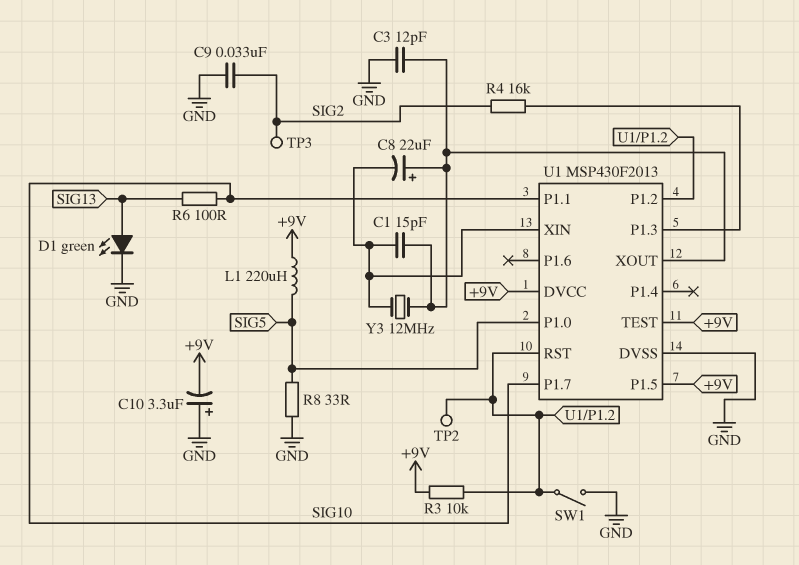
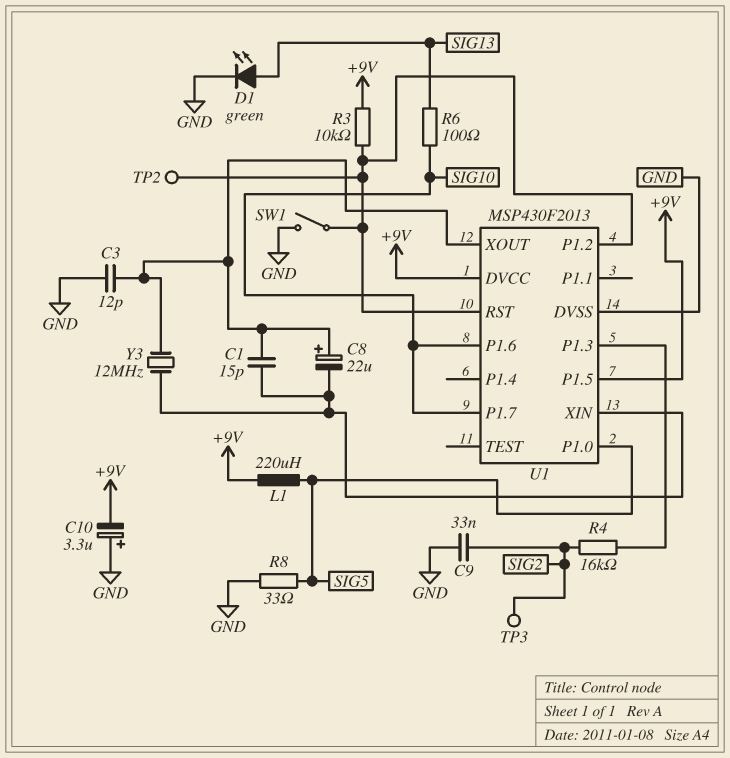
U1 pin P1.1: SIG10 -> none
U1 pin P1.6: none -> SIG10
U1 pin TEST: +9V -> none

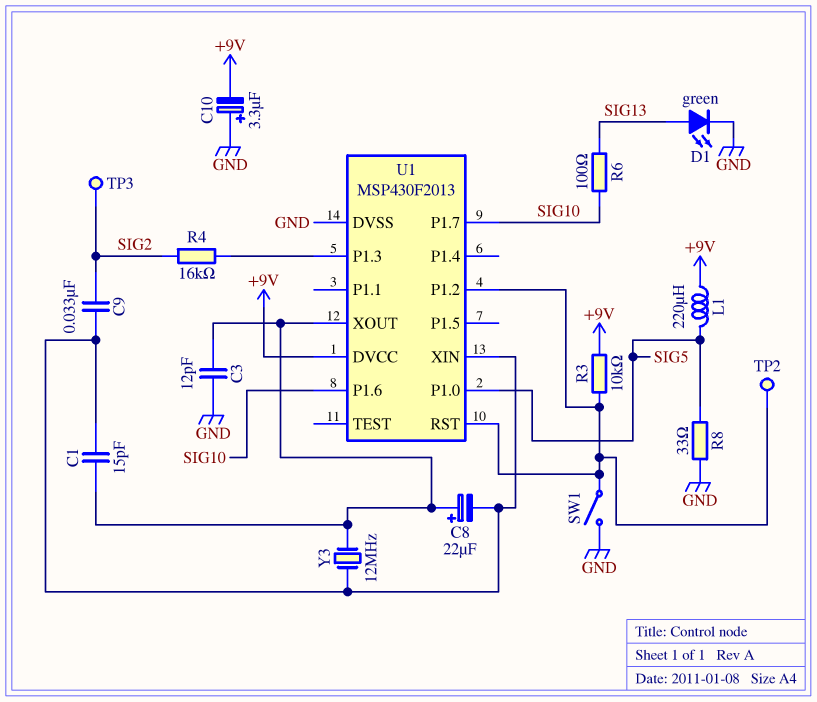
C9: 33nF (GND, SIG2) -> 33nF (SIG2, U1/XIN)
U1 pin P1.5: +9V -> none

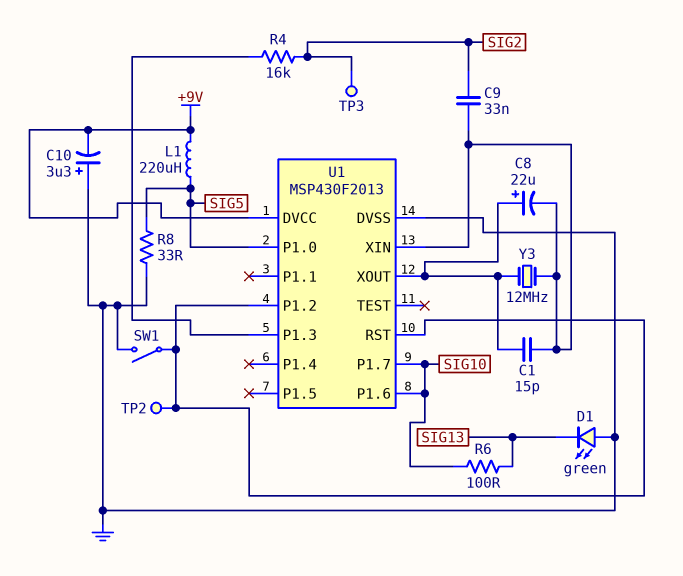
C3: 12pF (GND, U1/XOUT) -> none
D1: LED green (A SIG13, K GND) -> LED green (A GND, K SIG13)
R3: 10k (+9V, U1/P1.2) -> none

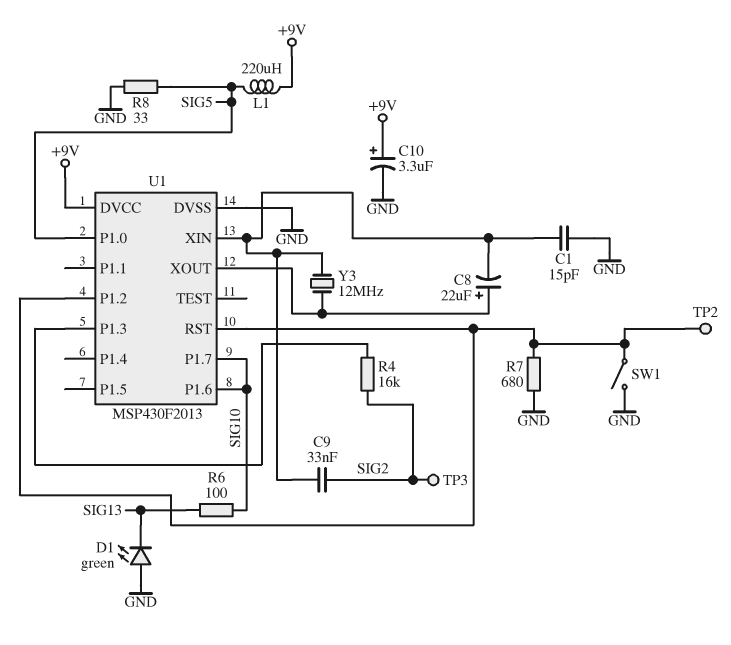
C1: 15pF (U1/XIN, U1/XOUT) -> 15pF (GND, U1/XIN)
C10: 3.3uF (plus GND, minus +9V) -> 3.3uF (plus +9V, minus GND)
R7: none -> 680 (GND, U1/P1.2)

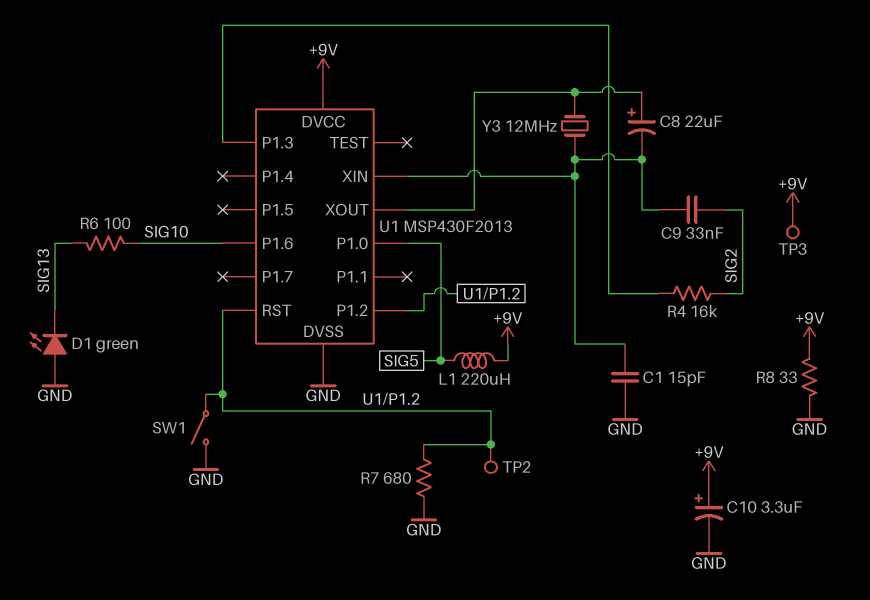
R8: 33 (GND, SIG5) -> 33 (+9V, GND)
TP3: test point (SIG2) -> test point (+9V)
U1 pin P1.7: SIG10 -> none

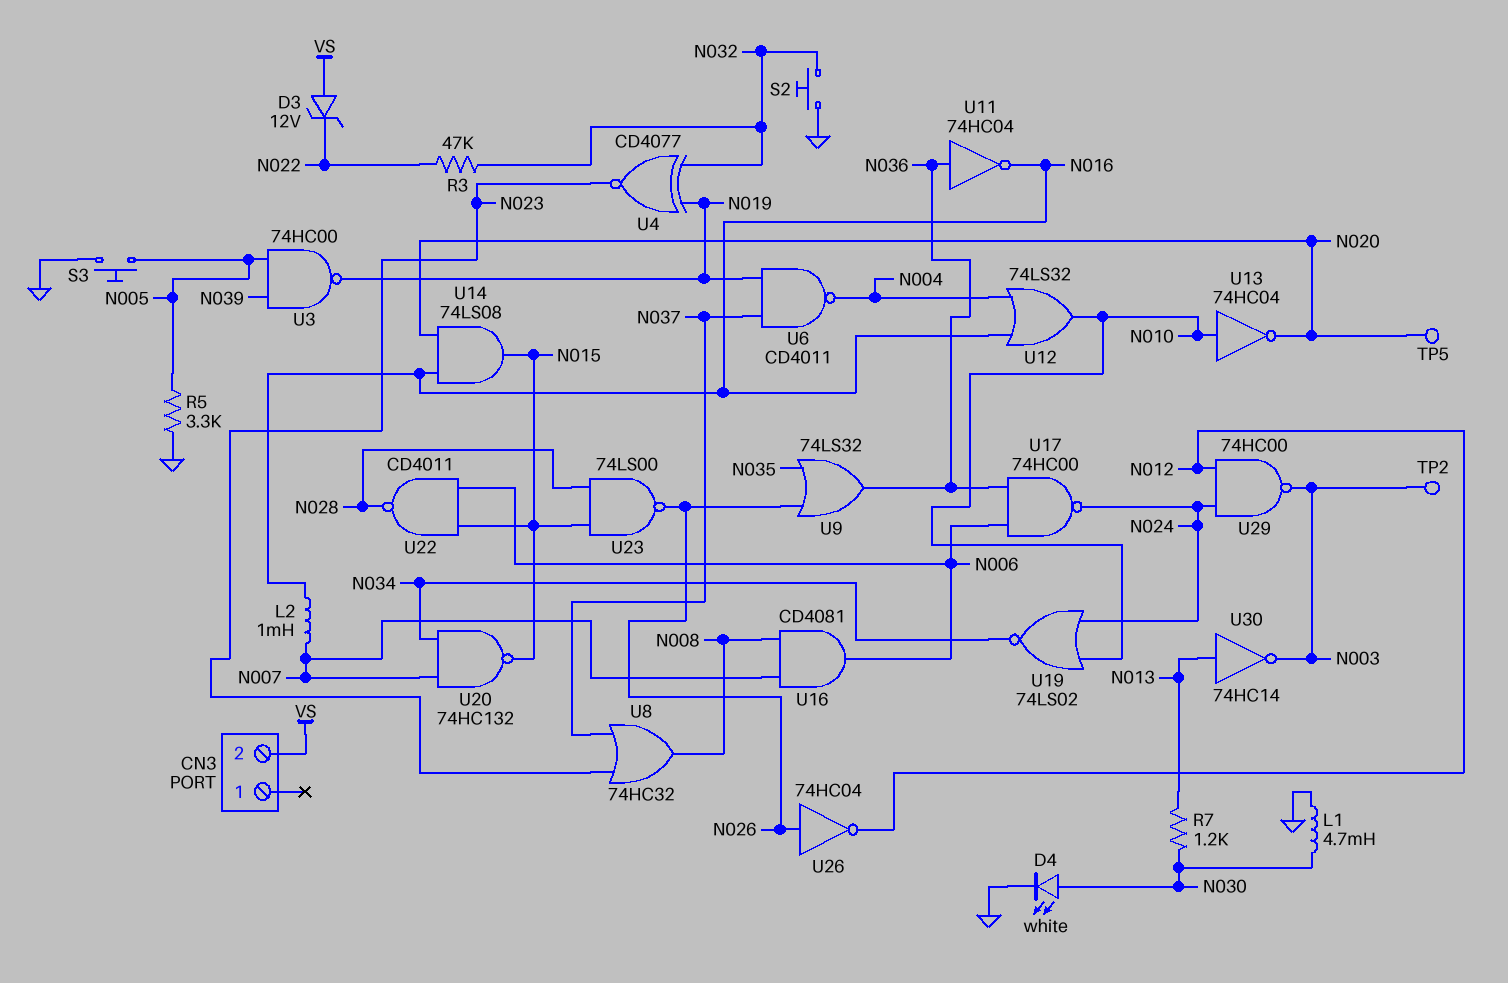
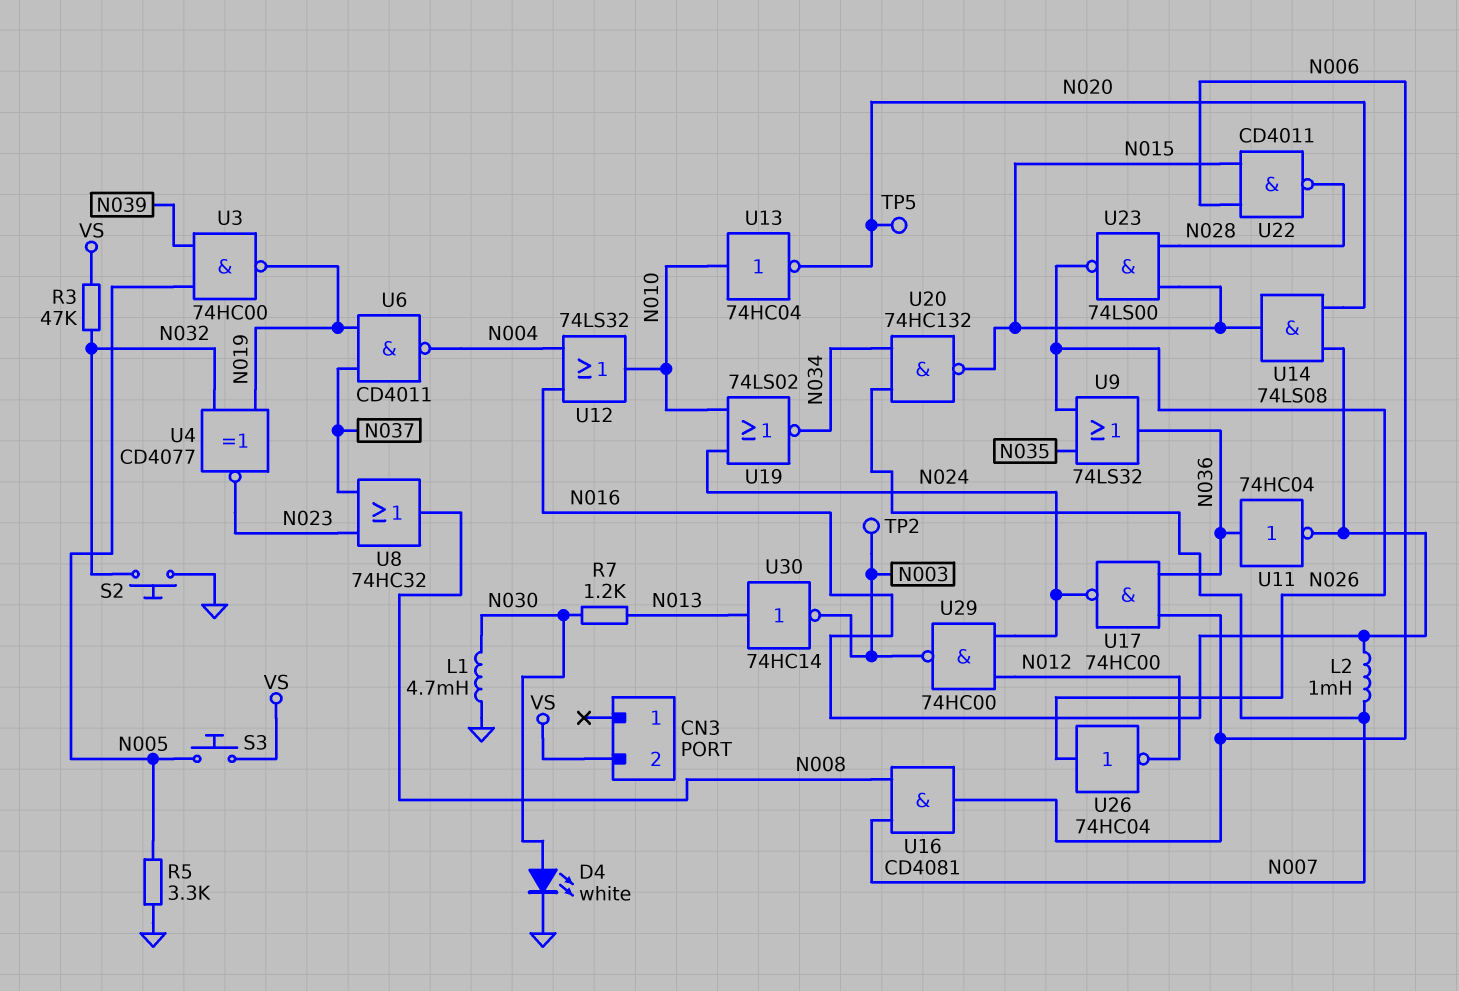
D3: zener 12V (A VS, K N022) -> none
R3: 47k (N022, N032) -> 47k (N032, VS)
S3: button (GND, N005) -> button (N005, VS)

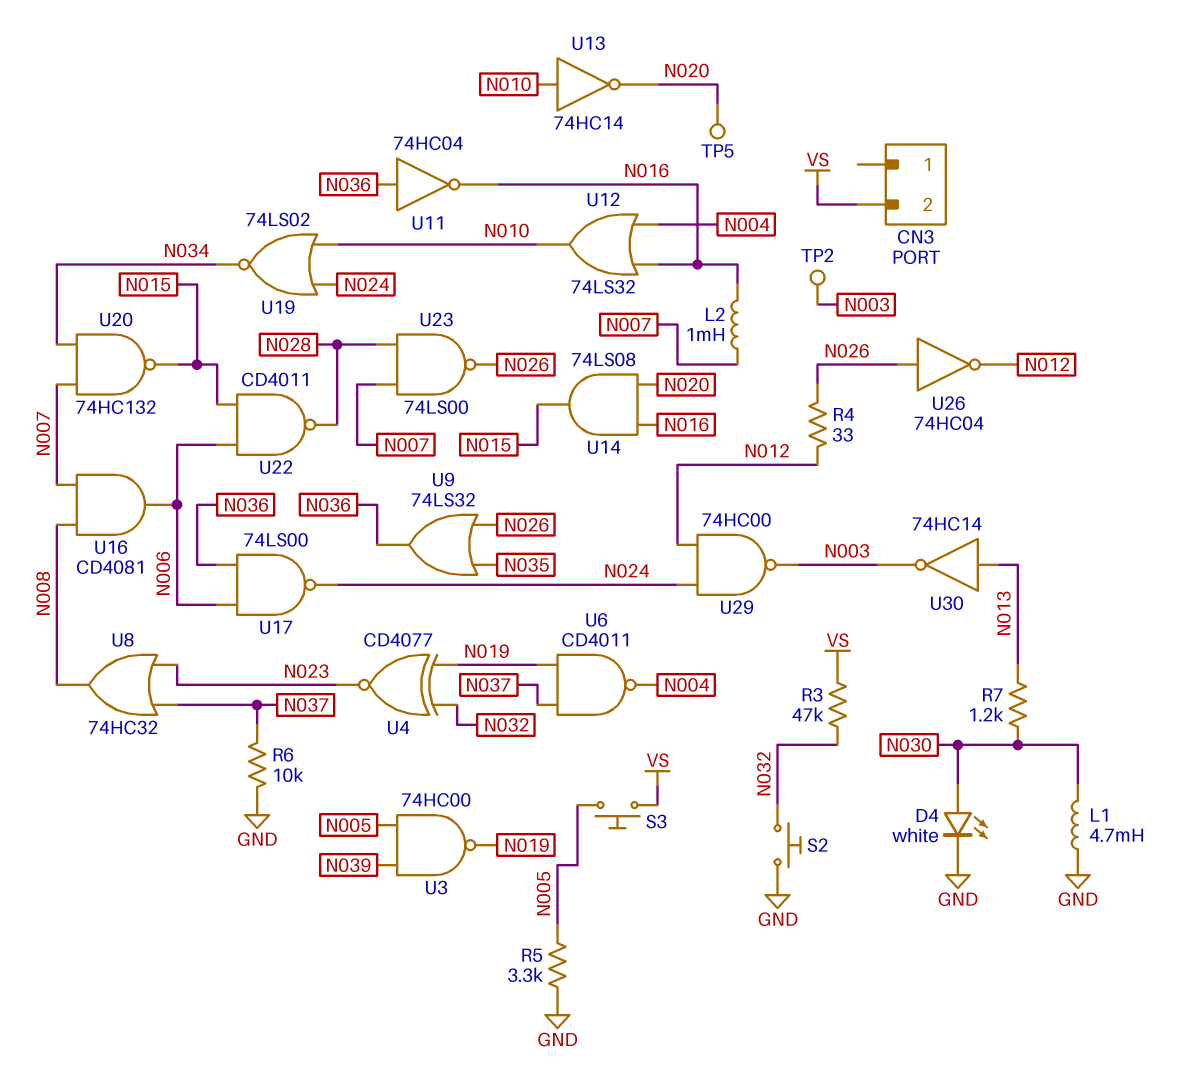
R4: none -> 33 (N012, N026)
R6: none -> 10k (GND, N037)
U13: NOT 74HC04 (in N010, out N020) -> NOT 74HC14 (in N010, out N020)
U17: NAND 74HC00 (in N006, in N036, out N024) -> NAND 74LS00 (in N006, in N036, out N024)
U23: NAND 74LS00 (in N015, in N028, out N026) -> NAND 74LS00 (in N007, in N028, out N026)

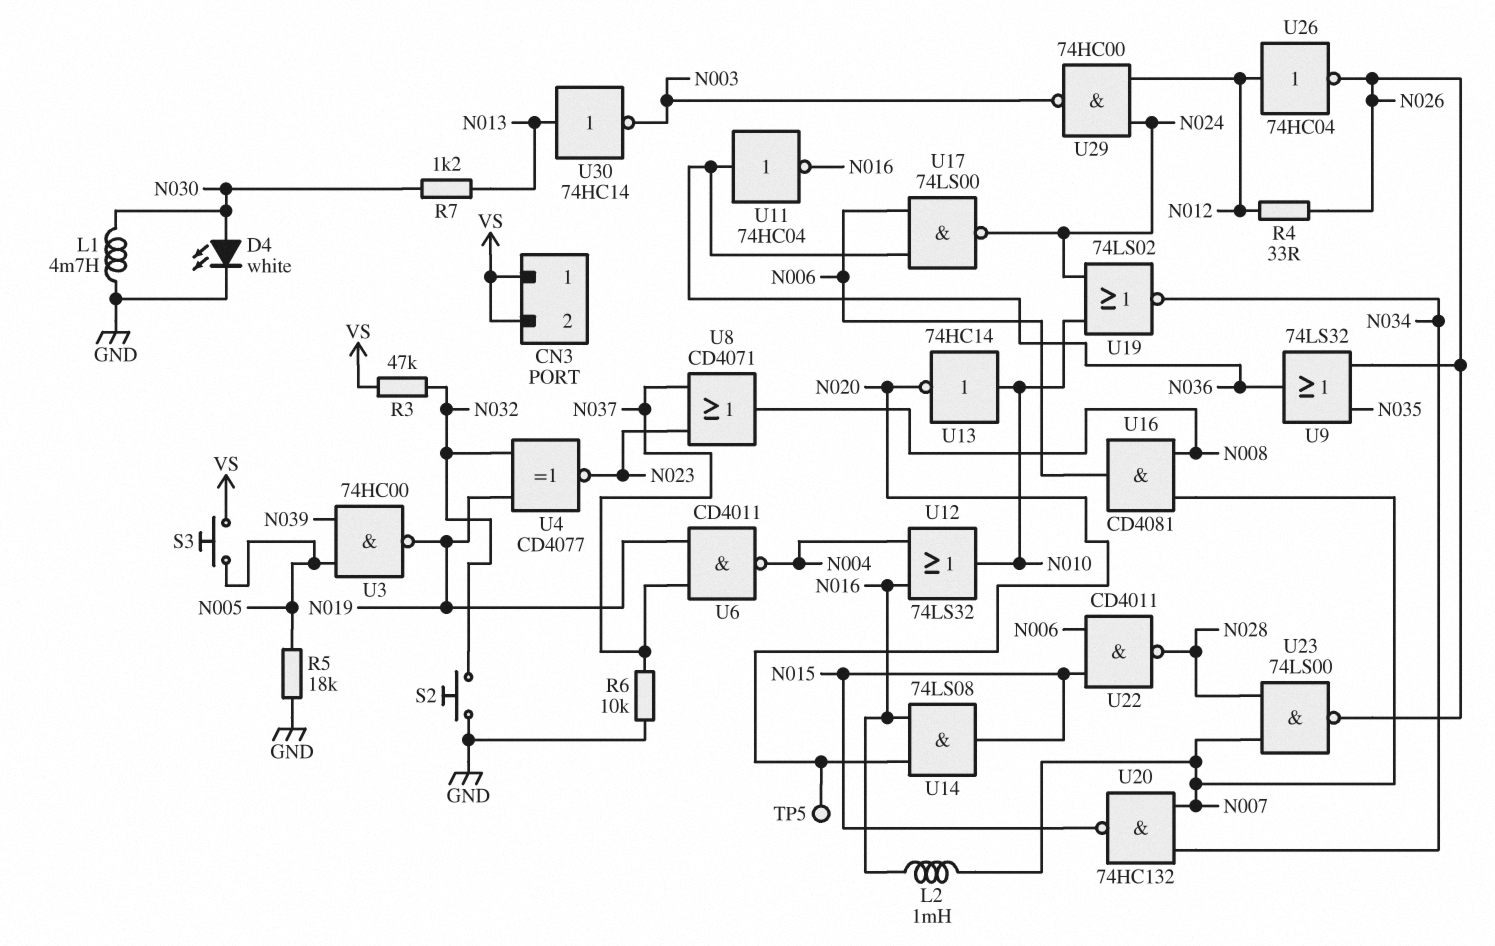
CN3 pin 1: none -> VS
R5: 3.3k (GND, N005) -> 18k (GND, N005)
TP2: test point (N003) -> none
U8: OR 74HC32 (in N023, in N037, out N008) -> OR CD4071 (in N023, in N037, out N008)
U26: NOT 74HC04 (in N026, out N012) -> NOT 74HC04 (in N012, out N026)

-=-=-=-=-

**WORK ITEM:**
Output the line that contains "U13: NOT 74HC04" and every line after it to the end of the records, word for word, leaving out the pictures.

**RESULT OF THE EXERCISE:**
U13: NOT 74HC04 (in N010, out N020) -> NOT 74HC14 (in N010, out N020)
U17: NAND 74HC00 (in N006, in N036, out N024) -> NAND 74LS00 (in N006, in N036, out N024)
U23: NAND 74LS00 (in N015, in N028, out N026) -> NAND 74LS00 (in N007, in N028, out N026)

CN3 pin 1: none -> VS
R5: 3.3k (GND, N005) -> 18k (GND, N005)
TP2: test point (N003) -> none
U8: OR 74HC32 (in N023, in N037, out N008) -> OR CD4071 (in N023, in N037, out N008)
U26: NOT 74HC04 (in N026, out N012) -> NOT 74HC04 (in N012, out N026)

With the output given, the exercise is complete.